[Change detection data]
= Beginning of Section =
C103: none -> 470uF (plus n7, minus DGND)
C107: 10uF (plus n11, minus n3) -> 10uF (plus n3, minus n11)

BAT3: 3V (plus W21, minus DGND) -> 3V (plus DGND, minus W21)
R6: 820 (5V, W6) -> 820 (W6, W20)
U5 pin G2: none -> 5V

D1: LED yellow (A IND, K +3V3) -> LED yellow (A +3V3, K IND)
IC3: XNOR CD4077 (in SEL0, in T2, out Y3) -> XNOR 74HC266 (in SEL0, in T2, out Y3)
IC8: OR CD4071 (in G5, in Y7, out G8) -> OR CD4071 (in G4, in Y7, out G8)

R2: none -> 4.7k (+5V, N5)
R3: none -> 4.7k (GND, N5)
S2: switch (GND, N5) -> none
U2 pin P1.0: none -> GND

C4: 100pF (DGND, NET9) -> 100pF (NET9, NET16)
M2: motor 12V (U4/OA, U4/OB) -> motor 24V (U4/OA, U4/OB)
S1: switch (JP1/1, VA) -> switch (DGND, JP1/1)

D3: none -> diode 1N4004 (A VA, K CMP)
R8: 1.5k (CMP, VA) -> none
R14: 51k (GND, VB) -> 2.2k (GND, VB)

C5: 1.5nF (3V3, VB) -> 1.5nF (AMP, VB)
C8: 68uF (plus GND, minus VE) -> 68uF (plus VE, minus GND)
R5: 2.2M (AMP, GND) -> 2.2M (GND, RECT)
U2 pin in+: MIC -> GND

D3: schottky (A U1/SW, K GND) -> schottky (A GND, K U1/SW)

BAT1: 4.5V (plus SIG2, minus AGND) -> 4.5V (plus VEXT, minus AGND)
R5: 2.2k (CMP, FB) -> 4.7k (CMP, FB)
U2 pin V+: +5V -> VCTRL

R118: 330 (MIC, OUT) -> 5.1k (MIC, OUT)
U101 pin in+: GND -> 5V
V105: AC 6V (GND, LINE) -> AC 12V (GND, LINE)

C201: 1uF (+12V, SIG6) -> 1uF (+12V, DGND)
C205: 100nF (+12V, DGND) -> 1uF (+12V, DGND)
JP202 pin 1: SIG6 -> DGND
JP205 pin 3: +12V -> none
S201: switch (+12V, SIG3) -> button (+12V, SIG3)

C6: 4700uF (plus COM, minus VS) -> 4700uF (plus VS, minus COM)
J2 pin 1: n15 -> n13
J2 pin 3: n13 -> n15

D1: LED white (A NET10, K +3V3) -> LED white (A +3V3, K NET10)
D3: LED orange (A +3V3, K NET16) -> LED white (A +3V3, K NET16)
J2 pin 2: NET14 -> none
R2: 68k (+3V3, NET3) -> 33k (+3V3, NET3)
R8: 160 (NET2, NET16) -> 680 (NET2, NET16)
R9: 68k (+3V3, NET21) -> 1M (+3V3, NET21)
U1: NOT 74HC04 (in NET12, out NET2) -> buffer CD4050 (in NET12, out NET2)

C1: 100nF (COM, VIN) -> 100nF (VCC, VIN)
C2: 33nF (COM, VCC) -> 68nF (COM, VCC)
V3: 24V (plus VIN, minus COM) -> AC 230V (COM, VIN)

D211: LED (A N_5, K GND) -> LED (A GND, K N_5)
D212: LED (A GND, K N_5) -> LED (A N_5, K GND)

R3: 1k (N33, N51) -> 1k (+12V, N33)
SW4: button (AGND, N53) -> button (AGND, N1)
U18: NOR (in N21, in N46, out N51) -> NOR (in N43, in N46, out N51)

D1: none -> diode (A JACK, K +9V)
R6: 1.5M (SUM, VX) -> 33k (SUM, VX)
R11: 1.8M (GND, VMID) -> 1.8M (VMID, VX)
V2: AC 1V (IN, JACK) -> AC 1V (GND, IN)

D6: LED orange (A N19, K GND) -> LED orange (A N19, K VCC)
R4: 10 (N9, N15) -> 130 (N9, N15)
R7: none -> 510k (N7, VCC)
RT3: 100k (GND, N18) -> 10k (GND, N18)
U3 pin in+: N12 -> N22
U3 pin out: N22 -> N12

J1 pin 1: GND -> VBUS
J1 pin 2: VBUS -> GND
= End of Section =
> [PROBLEM REQUIREMENTS]: Transcribe only the lines from the beginning of the entries to the line with "JP205 pin 3: +12V -> none", inclusive, exactly as written.

> [ANSWER BOX]:
C103: none -> 470uF (plus n7, minus DGND)
C107: 10uF (plus n11, minus n3) -> 10uF (plus n3, minus n11)

BAT3: 3V (plus W21, minus DGND) -> 3V (plus DGND, minus W21)
R6: 820 (5V, W6) -> 820 (W6, W20)
U5 pin G2: none -> 5V

D1: LED yellow (A IND, K +3V3) -> LED yellow (A +3V3, K IND)
IC3: XNOR CD4077 (in SEL0, in T2, out Y3) -> XNOR 74HC266 (in SEL0, in T2, out Y3)
IC8: OR CD4071 (in G5, in Y7, out G8) -> OR CD4071 (in G4, in Y7, out G8)

R2: none -> 4.7k (+5V, N5)
R3: none -> 4.7k (GND, N5)
S2: switch (GND, N5) -> none
U2 pin P1.0: none -> GND

C4: 100pF (DGND, NET9) -> 100pF (NET9, NET16)
M2: motor 12V (U4/OA, U4/OB) -> motor 24V (U4/OA, U4/OB)
S1: switch (JP1/1, VA) -> switch (DGND, JP1/1)

D3: none -> diode 1N4004 (A VA, K CMP)
R8: 1.5k (CMP, VA) -> none
R14: 51k (GND, VB) -> 2.2k (GND, VB)

C5: 1.5nF (3V3, VB) -> 1.5nF (AMP, VB)
C8: 68uF (plus GND, minus VE) -> 68uF (plus VE, minus GND)
R5: 2.2M (AMP, GND) -> 2.2M (GND, RECT)
U2 pin in+: MIC -> GND

D3: schottky (A U1/SW, K GND) -> schottky (A GND, K U1/SW)

BAT1: 4.5V (plus SIG2, minus AGND) -> 4.5V (plus VEXT, minus AGND)
R5: 2.2k (CMP, FB) -> 4.7k (CMP, FB)
U2 pin V+: +5V -> VCTRL

R118: 330 (MIC, OUT) -> 5.1k (MIC, OUT)
U101 pin in+: GND -> 5V
V105: AC 6V (GND, LINE) -> AC 12V (GND, LINE)

C201: 1uF (+12V, SIG6) -> 1uF (+12V, DGND)
C205: 100nF (+12V, DGND) -> 1uF (+12V, DGND)
JP202 pin 1: SIG6 -> DGND
JP205 pin 3: +12V -> none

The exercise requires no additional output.